## Exercise instructions
In the entries below, how many lines contain the string "GATE"? Respond with the number only.

## Data excerpts
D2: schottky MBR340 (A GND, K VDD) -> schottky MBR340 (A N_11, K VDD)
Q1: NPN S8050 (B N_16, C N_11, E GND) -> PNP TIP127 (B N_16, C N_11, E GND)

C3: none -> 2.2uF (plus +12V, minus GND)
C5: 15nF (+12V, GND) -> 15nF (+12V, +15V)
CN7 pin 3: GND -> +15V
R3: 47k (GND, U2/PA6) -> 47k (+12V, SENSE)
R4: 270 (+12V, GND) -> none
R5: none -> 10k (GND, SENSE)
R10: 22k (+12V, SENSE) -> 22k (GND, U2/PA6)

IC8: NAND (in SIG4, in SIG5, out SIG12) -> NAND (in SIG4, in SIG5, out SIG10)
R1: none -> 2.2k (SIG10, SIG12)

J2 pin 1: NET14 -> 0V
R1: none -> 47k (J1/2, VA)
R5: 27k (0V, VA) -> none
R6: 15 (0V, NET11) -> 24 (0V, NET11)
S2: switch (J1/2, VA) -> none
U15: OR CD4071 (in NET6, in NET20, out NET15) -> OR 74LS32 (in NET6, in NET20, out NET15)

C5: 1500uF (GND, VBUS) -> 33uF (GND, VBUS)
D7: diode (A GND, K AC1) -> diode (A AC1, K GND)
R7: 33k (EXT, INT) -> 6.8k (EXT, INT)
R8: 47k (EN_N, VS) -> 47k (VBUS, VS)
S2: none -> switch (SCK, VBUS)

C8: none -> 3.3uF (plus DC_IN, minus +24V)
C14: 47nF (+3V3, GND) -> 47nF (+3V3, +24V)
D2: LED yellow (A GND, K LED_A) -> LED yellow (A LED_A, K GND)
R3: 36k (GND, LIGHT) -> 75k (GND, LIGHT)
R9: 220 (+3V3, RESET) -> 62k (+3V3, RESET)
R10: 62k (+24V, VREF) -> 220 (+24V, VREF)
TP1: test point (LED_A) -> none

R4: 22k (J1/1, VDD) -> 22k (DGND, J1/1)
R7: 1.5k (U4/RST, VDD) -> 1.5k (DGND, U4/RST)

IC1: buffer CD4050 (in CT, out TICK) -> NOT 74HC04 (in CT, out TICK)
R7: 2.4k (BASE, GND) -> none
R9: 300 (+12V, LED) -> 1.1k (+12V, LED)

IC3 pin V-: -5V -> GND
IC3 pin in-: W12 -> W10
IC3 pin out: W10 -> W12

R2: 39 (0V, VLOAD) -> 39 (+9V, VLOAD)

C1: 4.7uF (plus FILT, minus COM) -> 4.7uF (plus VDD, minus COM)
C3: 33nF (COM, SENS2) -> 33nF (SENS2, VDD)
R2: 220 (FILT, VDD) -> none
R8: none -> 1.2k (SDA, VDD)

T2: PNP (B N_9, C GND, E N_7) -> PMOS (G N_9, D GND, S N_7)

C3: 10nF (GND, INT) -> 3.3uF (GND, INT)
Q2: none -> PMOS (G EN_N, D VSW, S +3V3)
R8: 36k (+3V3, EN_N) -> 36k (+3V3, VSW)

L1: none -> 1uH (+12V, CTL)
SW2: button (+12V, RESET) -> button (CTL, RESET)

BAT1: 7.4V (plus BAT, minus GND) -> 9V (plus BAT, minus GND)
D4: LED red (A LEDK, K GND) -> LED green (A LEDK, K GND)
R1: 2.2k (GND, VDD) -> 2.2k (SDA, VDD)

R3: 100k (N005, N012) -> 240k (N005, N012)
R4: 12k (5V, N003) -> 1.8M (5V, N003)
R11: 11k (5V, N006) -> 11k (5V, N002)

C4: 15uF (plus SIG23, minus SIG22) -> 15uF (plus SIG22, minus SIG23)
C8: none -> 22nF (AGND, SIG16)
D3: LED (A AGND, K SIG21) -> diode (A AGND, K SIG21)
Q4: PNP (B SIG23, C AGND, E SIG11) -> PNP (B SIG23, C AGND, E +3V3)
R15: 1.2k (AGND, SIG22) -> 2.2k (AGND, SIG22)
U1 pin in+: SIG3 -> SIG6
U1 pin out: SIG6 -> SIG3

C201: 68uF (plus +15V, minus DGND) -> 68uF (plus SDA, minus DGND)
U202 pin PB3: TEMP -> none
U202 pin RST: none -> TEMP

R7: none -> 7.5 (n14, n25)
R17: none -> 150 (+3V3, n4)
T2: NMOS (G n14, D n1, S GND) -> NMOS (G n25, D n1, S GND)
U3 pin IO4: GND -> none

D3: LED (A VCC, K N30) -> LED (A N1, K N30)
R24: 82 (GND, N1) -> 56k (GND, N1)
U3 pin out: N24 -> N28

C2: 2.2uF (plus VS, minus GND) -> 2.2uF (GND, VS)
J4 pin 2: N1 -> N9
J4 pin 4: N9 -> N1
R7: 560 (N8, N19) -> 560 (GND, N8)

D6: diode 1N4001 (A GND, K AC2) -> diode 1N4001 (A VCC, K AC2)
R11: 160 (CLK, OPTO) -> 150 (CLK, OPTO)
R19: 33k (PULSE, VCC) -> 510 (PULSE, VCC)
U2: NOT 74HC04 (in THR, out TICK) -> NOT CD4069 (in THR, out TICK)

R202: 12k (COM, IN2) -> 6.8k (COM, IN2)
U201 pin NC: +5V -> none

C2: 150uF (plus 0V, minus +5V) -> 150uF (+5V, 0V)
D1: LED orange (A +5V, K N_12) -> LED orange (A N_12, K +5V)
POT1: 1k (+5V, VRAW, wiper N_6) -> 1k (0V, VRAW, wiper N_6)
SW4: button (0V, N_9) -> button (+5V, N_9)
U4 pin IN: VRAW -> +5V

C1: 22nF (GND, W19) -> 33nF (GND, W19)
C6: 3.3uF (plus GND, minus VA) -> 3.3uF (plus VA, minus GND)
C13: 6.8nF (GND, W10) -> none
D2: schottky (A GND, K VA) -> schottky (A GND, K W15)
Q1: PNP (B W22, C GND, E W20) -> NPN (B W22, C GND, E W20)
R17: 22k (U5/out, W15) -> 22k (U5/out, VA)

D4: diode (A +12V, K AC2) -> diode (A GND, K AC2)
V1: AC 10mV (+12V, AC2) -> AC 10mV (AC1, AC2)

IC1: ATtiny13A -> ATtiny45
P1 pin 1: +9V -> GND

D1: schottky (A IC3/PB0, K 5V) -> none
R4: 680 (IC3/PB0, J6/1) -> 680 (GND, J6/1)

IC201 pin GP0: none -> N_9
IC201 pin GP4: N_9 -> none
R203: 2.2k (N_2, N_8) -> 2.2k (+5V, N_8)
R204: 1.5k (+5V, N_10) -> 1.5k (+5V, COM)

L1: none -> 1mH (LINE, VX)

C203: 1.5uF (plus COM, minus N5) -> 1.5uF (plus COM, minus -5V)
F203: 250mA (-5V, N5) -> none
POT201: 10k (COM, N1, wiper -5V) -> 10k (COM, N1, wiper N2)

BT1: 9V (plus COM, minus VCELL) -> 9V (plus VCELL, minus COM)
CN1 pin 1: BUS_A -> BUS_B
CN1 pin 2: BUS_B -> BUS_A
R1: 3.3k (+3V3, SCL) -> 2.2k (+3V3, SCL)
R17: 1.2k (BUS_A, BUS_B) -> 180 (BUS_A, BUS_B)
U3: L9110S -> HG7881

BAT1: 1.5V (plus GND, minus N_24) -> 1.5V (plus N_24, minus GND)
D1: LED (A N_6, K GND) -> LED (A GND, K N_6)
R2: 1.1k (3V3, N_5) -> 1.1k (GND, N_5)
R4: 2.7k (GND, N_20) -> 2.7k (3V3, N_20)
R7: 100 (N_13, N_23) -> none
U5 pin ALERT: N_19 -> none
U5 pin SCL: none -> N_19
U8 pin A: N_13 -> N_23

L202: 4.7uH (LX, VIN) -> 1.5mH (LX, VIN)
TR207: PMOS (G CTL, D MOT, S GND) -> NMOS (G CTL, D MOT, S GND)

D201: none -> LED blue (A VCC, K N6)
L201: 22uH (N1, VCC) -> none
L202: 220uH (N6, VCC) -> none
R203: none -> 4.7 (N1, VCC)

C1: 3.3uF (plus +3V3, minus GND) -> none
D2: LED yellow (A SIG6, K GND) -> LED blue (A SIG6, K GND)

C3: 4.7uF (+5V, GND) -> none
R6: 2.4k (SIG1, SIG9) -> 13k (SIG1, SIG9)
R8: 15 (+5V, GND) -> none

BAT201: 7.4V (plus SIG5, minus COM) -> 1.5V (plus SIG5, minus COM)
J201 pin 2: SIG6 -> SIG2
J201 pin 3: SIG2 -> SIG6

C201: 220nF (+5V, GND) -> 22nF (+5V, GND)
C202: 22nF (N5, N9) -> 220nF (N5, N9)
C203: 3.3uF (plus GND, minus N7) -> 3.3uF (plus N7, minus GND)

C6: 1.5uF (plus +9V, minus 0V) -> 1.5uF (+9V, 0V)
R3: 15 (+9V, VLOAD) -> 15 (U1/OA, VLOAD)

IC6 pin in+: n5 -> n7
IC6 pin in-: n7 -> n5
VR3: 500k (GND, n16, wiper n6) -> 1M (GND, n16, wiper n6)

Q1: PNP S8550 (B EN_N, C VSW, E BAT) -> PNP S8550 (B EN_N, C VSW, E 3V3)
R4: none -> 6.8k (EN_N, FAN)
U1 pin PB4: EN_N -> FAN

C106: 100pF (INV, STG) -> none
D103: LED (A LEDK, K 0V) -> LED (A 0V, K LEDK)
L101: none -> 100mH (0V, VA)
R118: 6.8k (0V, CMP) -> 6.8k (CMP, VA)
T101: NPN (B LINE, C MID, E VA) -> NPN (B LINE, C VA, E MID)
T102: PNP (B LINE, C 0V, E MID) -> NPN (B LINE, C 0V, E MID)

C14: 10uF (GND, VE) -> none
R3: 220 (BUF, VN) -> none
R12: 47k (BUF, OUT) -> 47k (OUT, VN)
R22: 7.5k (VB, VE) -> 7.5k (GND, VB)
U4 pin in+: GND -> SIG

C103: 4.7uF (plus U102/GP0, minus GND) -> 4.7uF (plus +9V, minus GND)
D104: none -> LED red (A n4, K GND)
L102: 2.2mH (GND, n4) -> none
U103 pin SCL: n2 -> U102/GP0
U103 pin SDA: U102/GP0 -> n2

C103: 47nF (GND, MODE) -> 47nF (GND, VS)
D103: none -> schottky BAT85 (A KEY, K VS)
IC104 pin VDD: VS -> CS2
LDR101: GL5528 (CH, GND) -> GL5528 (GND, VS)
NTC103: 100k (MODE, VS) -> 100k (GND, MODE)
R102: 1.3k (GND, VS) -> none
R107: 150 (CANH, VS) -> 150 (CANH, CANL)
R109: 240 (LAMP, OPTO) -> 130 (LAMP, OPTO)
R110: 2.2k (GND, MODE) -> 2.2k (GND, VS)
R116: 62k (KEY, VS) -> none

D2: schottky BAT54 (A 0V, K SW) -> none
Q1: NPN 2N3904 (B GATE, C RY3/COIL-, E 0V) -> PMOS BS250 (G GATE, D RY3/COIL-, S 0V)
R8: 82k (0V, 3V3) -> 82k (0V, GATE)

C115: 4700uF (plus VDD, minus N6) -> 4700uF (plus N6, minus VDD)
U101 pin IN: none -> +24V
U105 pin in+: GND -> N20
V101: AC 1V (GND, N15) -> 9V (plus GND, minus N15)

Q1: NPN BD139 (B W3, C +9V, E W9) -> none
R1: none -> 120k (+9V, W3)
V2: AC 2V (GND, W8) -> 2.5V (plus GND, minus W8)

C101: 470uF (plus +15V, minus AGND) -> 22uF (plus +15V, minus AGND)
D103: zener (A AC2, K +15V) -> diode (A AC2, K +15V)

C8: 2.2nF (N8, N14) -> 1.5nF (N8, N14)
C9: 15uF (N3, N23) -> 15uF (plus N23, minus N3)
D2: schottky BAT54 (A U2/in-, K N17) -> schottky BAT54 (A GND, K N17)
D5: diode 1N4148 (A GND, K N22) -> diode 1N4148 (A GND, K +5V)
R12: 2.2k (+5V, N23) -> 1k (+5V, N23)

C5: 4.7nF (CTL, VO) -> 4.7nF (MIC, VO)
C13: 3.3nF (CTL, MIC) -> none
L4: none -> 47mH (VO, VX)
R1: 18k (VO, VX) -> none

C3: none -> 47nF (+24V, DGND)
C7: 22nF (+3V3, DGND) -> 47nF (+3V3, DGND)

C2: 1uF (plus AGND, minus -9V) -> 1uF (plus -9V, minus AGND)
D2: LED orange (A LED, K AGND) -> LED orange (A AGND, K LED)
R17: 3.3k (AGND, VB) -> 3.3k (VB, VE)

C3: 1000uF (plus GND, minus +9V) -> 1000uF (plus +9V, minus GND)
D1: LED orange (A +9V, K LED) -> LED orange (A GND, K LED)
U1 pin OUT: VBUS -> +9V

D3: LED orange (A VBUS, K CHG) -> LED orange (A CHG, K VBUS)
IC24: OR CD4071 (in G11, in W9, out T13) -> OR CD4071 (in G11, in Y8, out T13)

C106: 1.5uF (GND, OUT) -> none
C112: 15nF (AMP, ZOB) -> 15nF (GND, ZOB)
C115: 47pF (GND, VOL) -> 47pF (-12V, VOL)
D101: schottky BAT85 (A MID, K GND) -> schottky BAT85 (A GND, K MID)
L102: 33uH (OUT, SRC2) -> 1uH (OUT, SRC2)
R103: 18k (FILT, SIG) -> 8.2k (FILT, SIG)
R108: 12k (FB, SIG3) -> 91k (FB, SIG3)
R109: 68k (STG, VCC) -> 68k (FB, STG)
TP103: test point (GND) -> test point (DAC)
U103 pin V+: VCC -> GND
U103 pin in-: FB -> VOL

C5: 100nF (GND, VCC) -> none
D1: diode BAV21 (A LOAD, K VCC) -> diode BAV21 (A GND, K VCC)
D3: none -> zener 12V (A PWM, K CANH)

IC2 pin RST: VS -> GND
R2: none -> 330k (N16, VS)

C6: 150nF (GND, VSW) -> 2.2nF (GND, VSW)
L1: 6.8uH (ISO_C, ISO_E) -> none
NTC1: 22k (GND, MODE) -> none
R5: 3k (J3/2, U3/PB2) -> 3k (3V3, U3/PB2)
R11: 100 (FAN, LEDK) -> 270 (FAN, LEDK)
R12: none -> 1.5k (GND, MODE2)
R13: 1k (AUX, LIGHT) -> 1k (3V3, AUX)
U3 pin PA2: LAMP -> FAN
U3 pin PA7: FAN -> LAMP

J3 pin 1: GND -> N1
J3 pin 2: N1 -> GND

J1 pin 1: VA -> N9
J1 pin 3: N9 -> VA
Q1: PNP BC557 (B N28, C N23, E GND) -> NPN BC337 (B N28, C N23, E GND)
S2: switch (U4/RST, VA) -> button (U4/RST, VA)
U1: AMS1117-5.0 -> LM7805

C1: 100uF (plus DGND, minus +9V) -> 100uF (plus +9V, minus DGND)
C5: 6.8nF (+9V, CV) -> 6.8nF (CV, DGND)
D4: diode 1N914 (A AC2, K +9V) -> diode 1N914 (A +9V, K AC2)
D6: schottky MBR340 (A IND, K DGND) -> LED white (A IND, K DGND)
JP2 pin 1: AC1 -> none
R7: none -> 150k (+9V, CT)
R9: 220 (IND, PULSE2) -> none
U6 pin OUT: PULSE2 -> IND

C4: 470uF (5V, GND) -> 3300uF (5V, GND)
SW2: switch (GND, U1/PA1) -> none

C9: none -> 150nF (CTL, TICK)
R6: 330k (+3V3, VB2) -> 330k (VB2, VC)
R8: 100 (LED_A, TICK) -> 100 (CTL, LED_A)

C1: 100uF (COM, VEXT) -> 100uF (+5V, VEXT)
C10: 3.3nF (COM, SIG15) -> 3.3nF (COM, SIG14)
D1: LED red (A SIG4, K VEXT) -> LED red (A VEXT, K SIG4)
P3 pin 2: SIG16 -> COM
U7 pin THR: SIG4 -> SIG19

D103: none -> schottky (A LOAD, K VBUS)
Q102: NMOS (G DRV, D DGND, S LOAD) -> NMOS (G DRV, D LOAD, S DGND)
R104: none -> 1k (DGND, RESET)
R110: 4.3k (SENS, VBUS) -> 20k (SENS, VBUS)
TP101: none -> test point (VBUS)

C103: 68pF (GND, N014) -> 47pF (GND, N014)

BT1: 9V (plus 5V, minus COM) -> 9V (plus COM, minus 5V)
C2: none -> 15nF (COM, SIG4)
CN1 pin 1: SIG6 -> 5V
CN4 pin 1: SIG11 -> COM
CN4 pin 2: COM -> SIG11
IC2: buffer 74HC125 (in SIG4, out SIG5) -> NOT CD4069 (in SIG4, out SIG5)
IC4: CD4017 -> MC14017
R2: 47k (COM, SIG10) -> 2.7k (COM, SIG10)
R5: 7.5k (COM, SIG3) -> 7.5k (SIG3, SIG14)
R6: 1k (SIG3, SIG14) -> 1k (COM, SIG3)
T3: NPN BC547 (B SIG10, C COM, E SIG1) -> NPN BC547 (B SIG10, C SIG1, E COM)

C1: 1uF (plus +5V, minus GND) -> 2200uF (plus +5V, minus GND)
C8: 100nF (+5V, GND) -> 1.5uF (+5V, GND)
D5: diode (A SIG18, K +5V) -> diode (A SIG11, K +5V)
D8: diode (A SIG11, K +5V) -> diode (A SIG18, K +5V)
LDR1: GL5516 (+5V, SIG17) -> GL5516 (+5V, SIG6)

## Exercise result
2